(Dataset items)
──────────────────────────────

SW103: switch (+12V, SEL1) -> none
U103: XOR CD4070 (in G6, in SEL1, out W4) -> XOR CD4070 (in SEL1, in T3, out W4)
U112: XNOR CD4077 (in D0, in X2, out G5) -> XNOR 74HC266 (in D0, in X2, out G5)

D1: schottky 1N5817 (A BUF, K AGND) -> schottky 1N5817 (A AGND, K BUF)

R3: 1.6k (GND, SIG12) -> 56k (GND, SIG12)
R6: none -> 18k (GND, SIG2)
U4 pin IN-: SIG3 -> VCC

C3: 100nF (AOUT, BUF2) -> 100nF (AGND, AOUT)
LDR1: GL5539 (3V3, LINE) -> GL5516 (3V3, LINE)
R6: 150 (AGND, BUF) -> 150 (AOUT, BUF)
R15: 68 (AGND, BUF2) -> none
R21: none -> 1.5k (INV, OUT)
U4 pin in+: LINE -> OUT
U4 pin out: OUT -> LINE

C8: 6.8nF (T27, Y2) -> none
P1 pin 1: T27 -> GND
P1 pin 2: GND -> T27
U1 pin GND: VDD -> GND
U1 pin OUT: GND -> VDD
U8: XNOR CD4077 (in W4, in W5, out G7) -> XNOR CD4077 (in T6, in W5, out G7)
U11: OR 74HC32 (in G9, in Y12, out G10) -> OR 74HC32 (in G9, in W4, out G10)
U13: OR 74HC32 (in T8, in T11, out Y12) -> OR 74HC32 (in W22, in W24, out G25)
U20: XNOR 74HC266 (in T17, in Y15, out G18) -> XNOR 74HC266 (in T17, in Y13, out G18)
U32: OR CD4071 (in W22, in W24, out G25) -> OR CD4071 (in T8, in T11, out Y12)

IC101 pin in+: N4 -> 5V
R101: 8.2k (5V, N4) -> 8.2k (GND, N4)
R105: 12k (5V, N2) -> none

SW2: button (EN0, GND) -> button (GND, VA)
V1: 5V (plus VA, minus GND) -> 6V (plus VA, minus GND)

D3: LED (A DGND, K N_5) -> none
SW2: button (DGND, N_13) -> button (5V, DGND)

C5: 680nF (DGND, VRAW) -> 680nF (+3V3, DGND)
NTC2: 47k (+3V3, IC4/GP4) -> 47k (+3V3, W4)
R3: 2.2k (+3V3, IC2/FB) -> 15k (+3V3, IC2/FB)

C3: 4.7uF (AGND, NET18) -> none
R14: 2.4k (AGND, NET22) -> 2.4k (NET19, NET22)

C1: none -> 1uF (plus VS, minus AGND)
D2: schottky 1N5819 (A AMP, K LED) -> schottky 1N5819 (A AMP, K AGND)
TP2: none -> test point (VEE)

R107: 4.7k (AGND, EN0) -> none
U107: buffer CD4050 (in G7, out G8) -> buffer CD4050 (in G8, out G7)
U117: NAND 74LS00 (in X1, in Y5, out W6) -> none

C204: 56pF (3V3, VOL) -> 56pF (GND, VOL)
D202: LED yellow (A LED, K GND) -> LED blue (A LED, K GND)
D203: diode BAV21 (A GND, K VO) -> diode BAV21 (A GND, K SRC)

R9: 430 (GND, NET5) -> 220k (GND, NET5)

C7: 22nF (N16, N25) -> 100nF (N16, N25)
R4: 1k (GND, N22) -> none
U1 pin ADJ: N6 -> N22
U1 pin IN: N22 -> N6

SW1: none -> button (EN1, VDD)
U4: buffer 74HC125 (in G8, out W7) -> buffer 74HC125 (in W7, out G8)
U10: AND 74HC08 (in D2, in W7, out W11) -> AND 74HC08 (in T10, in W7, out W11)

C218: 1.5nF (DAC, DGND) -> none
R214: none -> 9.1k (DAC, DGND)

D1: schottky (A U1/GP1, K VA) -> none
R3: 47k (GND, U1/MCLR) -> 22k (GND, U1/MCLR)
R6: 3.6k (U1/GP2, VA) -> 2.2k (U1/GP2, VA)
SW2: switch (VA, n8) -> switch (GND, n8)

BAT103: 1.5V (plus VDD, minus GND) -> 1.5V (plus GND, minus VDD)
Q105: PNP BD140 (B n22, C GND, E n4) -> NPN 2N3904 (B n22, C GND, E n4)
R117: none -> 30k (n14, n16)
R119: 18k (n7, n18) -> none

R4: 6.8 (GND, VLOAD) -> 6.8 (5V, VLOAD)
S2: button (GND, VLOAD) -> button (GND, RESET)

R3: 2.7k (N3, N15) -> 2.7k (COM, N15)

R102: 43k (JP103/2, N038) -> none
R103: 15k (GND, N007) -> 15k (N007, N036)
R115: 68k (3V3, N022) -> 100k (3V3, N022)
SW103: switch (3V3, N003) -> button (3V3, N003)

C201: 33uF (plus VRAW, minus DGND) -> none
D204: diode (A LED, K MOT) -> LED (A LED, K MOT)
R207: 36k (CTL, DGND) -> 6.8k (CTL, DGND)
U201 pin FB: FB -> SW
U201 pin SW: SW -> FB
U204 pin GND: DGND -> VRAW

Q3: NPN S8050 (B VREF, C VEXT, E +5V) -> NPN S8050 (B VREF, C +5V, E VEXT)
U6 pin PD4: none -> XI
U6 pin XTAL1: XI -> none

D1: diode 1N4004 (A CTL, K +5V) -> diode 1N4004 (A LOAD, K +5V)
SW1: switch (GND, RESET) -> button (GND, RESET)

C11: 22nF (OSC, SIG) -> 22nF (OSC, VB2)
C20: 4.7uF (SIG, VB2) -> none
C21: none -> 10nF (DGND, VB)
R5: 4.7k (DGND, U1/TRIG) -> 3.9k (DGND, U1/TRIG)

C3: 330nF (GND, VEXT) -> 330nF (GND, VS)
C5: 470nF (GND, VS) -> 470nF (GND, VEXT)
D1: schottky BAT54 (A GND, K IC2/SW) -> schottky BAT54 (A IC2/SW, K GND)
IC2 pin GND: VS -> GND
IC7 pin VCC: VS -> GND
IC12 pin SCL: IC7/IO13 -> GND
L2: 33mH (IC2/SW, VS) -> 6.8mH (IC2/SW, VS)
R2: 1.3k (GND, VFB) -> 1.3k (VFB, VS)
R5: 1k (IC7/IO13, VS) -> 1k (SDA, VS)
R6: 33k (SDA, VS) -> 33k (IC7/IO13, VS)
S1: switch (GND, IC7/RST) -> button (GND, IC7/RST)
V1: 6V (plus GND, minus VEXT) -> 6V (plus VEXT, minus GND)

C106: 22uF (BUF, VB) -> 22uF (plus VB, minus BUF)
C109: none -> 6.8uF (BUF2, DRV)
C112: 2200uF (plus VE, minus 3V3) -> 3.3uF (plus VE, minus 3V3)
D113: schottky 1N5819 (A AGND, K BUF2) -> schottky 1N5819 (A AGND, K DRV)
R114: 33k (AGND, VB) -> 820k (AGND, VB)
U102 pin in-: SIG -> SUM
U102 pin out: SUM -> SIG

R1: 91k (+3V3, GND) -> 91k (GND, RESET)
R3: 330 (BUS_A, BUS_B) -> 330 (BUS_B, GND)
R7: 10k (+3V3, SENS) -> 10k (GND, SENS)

──────────────────────────────

Task statement → Copy every record exactly.

Written solution →
SW103: switch (+12V, SEL1) -> none
U103: XOR CD4070 (in G6, in SEL1, out W4) -> XOR CD4070 (in SEL1, in T3, out W4)
U112: XNOR CD4077 (in D0, in X2, out G5) -> XNOR 74HC266 (in D0, in X2, out G5)

D1: schottky 1N5817 (A BUF, K AGND) -> schottky 1N5817 (A AGND, K BUF)

R3: 1.6k (GND, SIG12) -> 56k (GND, SIG12)
R6: none -> 18k (GND, SIG2)
U4 pin IN-: SIG3 -> VCC

C3: 100nF (AOUT, BUF2) -> 100nF (AGND, AOUT)
LDR1: GL5539 (3V3, LINE) -> GL5516 (3V3, LINE)
R6: 150 (AGND, BUF) -> 150 (AOUT, BUF)
R15: 68 (AGND, BUF2) -> none
R21: none -> 1.5k (INV, OUT)
U4 pin in+: LINE -> OUT
U4 pin out: OUT -> LINE

C8: 6.8nF (T27, Y2) -> none
P1 pin 1: T27 -> GND
P1 pin 2: GND -> T27
U1 pin GND: VDD -> GND
U1 pin OUT: GND -> VDD
U8: XNOR CD4077 (in W4, in W5, out G7) -> XNOR CD4077 (in T6, in W5, out G7)
U11: OR 74HC32 (in G9, in Y12, out G10) -> OR 74HC32 (in G9, in W4, out G10)
U13: OR 74HC32 (in T8, in T11, out Y12) -> OR 74HC32 (in W22, in W24, out G25)
U20: XNOR 74HC266 (in T17, in Y15, out G18) -> XNOR 74HC266 (in T17, in Y13, out G18)
U32: OR CD4071 (in W22, in W24, out G25) -> OR CD4071 (in T8, in T11, out Y12)

IC101 pin in+: N4 -> 5V
R101: 8.2k (5V, N4) -> 8.2k (GND, N4)
R105: 12k (5V, N2) -> none

SW2: button (EN0, GND) -> button (GND, VA)
V1: 5V (plus VA, minus GND) -> 6V (plus VA, minus GND)

D3: LED (A DGND, K N_5) -> none
SW2: button (DGND, N_13) -> button (5V, DGND)

C5: 680nF (DGND, VRAW) -> 680nF (+3V3, DGND)
NTC2: 47k (+3V3, IC4/GP4) -> 47k (+3V3, W4)
R3: 2.2k (+3V3, IC2/FB) -> 15k (+3V3, IC2/FB)

C3: 4.7uF (AGND, NET18) -> none
R14: 2.4k (AGND, NET22) -> 2.4k (NET19, NET22)

C1: none -> 1uF (plus VS, minus AGND)
D2: schottky 1N5819 (A AMP, K LED) -> schottky 1N5819 (A AMP, K AGND)
TP2: none -> test point (VEE)

R107: 4.7k (AGND, EN0) -> none
U107: buffer CD4050 (in G7, out G8) -> buffer CD4050 (in G8, out G7)
U117: NAND 74LS00 (in X1, in Y5, out W6) -> none

C204: 56pF (3V3, VOL) -> 56pF (GND, VOL)
D202: LED yellow (A LED, K GND) -> LED blue (A LED, K GND)
D203: diode BAV21 (A GND, K VO) -> diode BAV21 (A GND, K SRC)

R9: 430 (GND, NET5) -> 220k (GND, NET5)

C7: 22nF (N16, N25) -> 100nF (N16, N25)
R4: 1k (GND, N22) -> none
U1 pin ADJ: N6 -> N22
U1 pin IN: N22 -> N6

SW1: none -> button (EN1, VDD)
U4: buffer 74HC125 (in G8, out W7) -> buffer 74HC125 (in W7, out G8)
U10: AND 74HC08 (in D2, in W7, out W11) -> AND 74HC08 (in T10, in W7, out W11)

C218: 1.5nF (DAC, DGND) -> none
R214: none -> 9.1k (DAC, DGND)

D1: schottky (A U1/GP1, K VA) -> none
R3: 47k (GND, U1/MCLR) -> 22k (GND, U1/MCLR)
R6: 3.6k (U1/GP2, VA) -> 2.2k (U1/GP2, VA)
SW2: switch (VA, n8) -> switch (GND, n8)

BAT103: 1.5V (plus VDD, minus GND) -> 1.5V (plus GND, minus VDD)
Q105: PNP BD140 (B n22, C GND, E n4) -> NPN 2N3904 (B n22, C GND, E n4)
R117: none -> 30k (n14, n16)
R119: 18k (n7, n18) -> none

R4: 6.8 (GND, VLOAD) -> 6.8 (5V, VLOAD)
S2: button (GND, VLOAD) -> button (GND, RESET)

R3: 2.7k (N3, N15) -> 2.7k (COM, N15)

R102: 43k (JP103/2, N038) -> none
R103: 15k (GND, N007) -> 15k (N007, N036)
R115: 68k (3V3, N022) -> 100k (3V3, N022)
SW103: switch (3V3, N003) -> button (3V3, N003)

C201: 33uF (plus VRAW, minus DGND) -> none
D204: diode (A LED, K MOT) -> LED (A LED, K MOT)
R207: 36k (CTL, DGND) -> 6.8k (CTL, DGND)
U201 pin FB: FB -> SW
U201 pin SW: SW -> FB
U204 pin GND: DGND -> VRAW

Q3: NPN S8050 (B VREF, C VEXT, E +5V) -> NPN S8050 (B VREF, C +5V, E VEXT)
U6 pin PD4: none -> XI
U6 pin XTAL1: XI -> none

D1: diode 1N4004 (A CTL, K +5V) -> diode 1N4004 (A LOAD, K +5V)
SW1: switch (GND, RESET) -> button (GND, RESET)

C11: 22nF (OSC, SIG) -> 22nF (OSC, VB2)
C20: 4.7uF (SIG, VB2) -> none
C21: none -> 10nF (DGND, VB)
R5: 4.7k (DGND, U1/TRIG) -> 3.9k (DGND, U1/TRIG)

C3: 330nF (GND, VEXT) -> 330nF (GND, VS)
C5: 470nF (GND, VS) -> 470nF (GND, VEXT)
D1: schottky BAT54 (A GND, K IC2/SW) -> schottky BAT54 (A IC2/SW, K GND)
IC2 pin GND: VS -> GND
IC7 pin VCC: VS -> GND
IC12 pin SCL: IC7/IO13 -> GND
L2: 33mH (IC2/SW, VS) -> 6.8mH (IC2/SW, VS)
R2: 1.3k (GND, VFB) -> 1.3k (VFB, VS)
R5: 1k (IC7/IO13, VS) -> 1k (SDA, VS)
R6: 33k (SDA, VS) -> 33k (IC7/IO13, VS)
S1: switch (GND, IC7/RST) -> button (GND, IC7/RST)
V1: 6V (plus GND, minus VEXT) -> 6V (plus VEXT, minus GND)

C106: 22uF (BUF, VB) -> 22uF (plus VB, minus BUF)
C109: none -> 6.8uF (BUF2, DRV)
C112: 2200uF (plus VE, minus 3V3) -> 3.3uF (plus VE, minus 3V3)
D113: schottky 1N5819 (A AGND, K BUF2) -> schottky 1N5819 (A AGND, K DRV)
R114: 33k (AGND, VB) -> 820k (AGND, VB)
U102 pin in-: SIG -> SUM
U102 pin out: SUM -> SIG

R1: 91k (+3V3, GND) -> 91k (GND, RESET)
R3: 330 (BUS_A, BUS_B) -> 330 (BUS_B, GND)
R7: 10k (+3V3, SENS) -> 10k (GND, SENS)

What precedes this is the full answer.